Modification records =
====

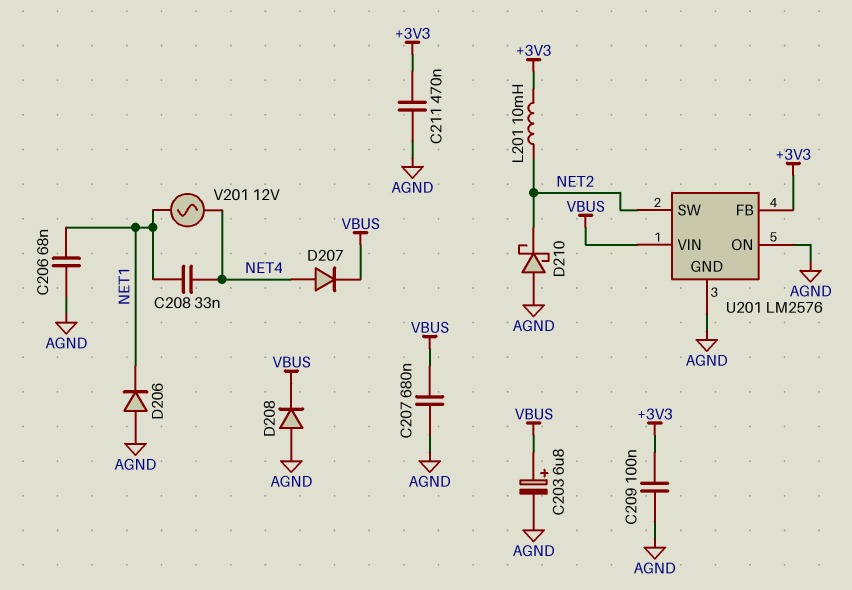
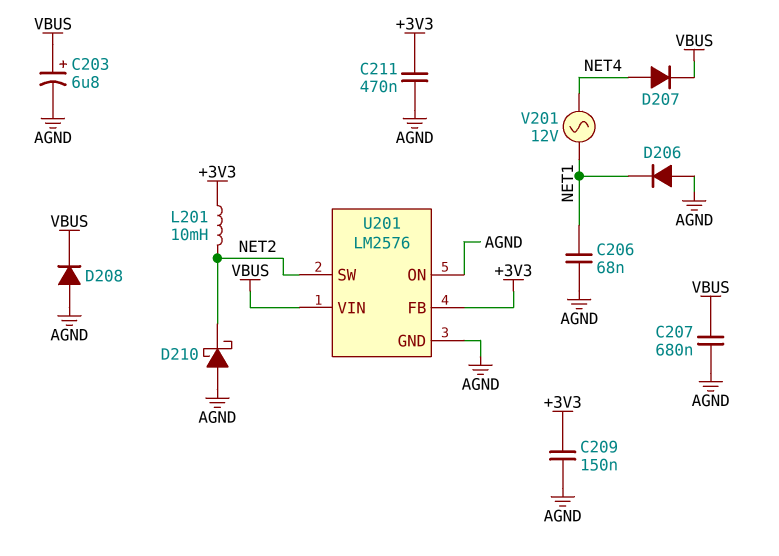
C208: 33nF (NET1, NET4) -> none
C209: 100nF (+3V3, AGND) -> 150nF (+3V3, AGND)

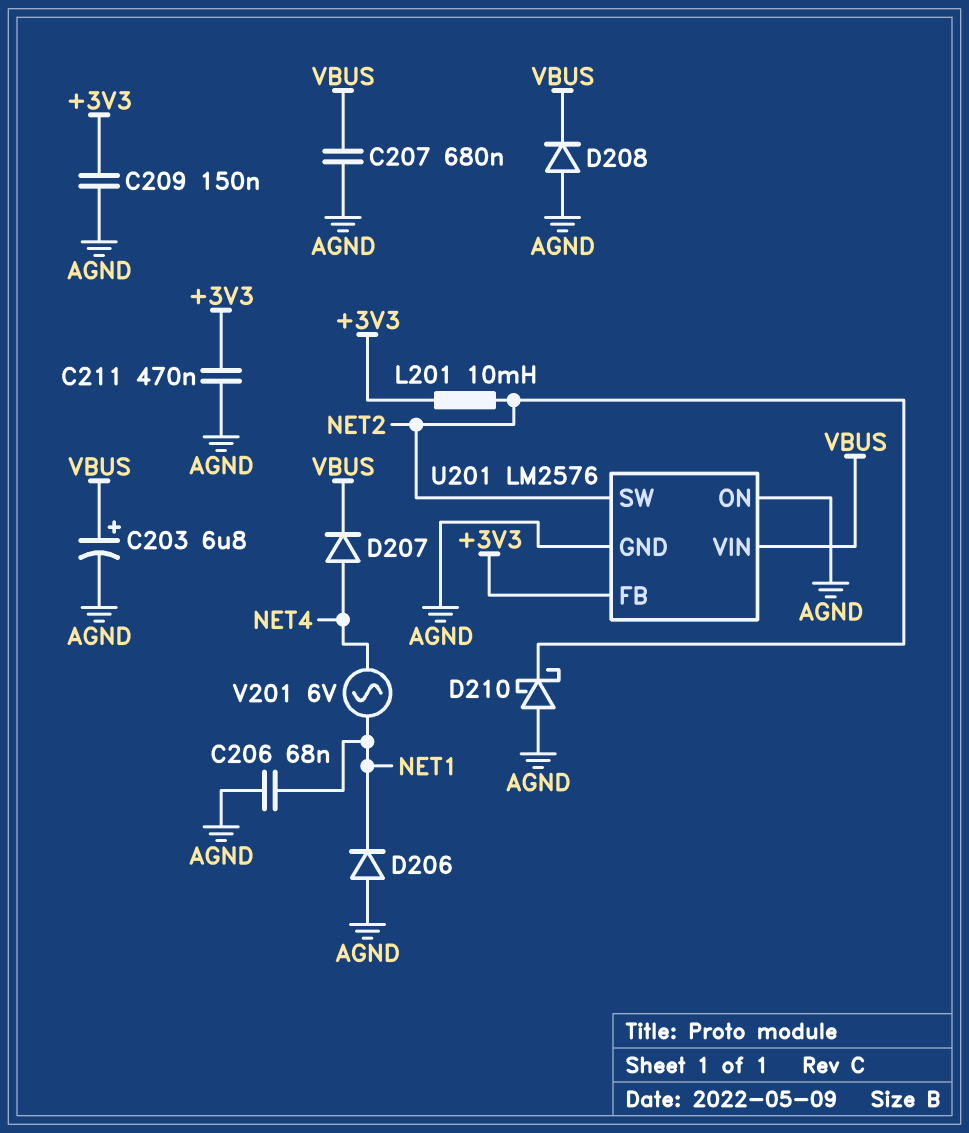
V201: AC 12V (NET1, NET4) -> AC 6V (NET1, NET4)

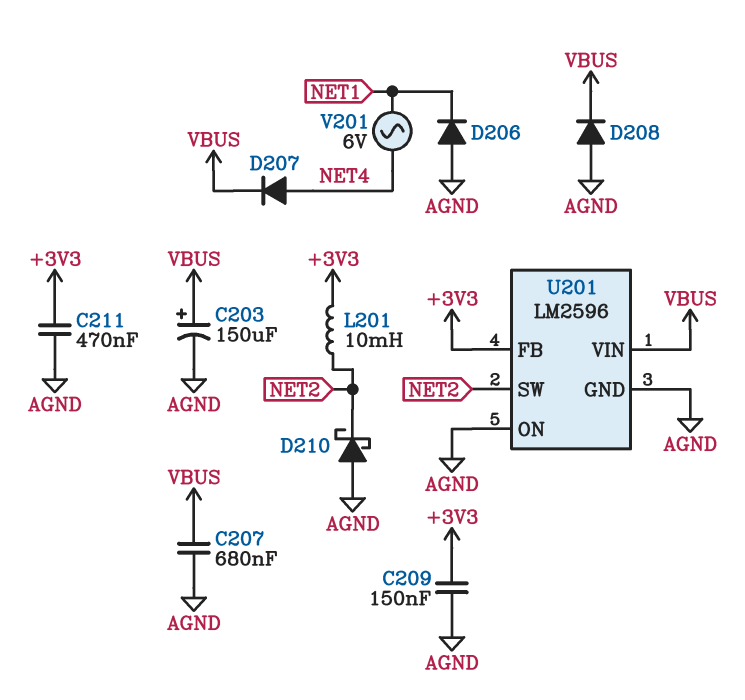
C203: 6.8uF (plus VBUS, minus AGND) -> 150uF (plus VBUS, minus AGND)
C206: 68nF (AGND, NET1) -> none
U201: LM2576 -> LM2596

====

What is needed = All of the lines above that carry the string "none" need to be found and copied.

Exercise result =
C208: 33nF (NET1, NET4) -> none
C206: 68nF (AGND, NET1) -> none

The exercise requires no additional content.